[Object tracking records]
= Beginning of Section =

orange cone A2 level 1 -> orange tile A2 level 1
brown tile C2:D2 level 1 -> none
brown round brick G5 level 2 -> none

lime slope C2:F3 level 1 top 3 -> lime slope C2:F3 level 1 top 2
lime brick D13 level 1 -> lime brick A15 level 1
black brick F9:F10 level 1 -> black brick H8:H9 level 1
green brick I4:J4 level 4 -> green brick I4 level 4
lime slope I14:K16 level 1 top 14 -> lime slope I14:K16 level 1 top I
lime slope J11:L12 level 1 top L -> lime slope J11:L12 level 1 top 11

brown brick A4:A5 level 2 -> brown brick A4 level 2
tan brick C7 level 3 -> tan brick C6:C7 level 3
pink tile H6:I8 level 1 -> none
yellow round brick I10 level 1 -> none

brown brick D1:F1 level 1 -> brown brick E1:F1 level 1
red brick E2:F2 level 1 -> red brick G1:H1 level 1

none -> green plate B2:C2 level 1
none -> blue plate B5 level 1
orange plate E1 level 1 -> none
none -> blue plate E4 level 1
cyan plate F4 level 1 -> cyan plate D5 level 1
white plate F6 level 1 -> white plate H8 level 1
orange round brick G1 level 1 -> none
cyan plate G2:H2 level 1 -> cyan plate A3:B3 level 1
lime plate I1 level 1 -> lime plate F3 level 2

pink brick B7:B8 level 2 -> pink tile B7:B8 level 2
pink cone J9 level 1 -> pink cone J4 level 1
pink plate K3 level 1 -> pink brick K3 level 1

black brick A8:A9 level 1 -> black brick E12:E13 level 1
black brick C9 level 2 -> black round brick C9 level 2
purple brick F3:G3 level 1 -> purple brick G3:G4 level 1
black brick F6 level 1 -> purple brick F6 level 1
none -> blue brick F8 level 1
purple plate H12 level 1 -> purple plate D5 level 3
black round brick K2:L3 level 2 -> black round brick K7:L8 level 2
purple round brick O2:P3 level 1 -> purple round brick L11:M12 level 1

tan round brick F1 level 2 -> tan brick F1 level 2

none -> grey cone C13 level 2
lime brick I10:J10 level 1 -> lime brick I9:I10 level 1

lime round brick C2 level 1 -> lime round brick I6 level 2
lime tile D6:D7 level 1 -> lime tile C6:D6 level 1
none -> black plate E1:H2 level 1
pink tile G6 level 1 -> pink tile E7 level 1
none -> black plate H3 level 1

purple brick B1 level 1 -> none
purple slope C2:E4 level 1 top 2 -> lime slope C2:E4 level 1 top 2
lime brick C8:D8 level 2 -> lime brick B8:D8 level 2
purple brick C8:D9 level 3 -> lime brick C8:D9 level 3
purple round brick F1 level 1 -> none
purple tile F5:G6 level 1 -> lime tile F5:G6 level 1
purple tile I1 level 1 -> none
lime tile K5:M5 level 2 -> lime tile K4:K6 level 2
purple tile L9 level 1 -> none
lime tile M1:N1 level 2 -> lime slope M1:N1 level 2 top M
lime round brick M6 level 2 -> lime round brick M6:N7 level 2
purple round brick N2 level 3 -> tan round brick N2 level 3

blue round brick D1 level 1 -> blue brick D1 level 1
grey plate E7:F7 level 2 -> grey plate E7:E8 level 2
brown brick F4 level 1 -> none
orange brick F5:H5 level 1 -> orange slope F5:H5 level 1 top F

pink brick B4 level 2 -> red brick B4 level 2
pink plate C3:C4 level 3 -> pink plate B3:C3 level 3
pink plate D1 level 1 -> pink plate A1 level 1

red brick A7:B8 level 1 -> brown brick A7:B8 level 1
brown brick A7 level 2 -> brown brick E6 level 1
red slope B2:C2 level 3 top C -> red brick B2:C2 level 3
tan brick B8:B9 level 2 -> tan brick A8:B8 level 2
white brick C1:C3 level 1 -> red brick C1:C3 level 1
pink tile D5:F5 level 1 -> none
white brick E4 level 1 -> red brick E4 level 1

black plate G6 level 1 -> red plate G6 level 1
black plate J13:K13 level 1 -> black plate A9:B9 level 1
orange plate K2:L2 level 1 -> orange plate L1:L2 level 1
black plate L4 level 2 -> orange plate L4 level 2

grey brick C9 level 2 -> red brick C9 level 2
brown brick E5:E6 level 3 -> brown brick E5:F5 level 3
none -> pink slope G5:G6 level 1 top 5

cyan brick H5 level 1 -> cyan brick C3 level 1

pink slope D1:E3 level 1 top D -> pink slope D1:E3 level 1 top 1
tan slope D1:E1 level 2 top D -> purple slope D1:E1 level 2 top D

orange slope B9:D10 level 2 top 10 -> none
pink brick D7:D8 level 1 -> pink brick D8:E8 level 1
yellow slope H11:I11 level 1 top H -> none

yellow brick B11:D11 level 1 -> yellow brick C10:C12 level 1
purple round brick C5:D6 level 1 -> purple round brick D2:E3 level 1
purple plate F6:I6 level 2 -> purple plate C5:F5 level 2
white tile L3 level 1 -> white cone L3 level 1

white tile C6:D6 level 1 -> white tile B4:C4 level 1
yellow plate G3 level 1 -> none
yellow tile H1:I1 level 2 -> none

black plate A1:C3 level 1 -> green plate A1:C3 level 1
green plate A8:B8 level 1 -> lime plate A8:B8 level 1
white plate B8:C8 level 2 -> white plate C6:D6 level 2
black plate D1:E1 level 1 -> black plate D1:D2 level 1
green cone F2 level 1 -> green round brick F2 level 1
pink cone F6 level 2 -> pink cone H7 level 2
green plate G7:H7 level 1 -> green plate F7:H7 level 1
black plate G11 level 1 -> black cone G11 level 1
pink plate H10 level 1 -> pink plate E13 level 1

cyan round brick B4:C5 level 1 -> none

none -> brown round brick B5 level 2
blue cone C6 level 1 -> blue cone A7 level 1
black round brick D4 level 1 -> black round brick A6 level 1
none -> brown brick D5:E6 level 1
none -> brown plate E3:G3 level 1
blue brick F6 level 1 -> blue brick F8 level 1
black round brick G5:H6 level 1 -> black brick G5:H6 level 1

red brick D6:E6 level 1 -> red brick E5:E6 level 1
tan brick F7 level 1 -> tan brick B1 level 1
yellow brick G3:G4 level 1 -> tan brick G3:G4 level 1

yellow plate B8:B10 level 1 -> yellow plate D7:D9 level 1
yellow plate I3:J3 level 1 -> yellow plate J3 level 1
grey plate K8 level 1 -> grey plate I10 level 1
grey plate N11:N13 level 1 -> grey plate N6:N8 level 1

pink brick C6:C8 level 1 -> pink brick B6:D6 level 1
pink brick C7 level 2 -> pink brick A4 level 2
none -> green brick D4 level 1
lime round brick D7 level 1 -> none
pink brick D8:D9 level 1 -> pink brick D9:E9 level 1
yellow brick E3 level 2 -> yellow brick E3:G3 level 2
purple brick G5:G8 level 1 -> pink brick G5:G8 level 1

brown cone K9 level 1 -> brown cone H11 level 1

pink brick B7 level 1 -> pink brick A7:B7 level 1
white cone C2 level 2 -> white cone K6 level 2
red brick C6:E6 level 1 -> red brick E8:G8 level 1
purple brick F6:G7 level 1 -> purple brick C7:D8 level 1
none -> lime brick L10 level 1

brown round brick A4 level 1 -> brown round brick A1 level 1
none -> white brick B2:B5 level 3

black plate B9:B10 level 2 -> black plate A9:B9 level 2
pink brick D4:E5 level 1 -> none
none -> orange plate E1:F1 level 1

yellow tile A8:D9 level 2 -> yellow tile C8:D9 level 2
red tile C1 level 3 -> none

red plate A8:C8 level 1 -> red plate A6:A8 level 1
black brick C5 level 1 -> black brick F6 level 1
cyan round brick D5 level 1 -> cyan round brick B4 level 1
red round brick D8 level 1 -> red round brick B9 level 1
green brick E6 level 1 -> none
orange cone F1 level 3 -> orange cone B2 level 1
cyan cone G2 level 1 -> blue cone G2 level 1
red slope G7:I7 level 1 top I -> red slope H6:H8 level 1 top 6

= End of Section =

[Directions for this task]
Whenever the string "orange" occurs in a line of the entries above, copy that line.

[Written solution]
orange cone A2 level 1 -> orange tile A2 level 1
orange plate E1 level 1 -> none
orange round brick G1 level 1 -> none
orange brick F5:H5 level 1 -> orange slope F5:H5 level 1 top F
orange plate K2:L2 level 1 -> orange plate L1:L2 level 1
black plate L4 level 2 -> orange plate L4 level 2
orange slope B9:D10 level 2 top 10 -> none
none -> orange plate E1:F1 level 1
orange cone F1 level 3 -> orange cone B2 level 1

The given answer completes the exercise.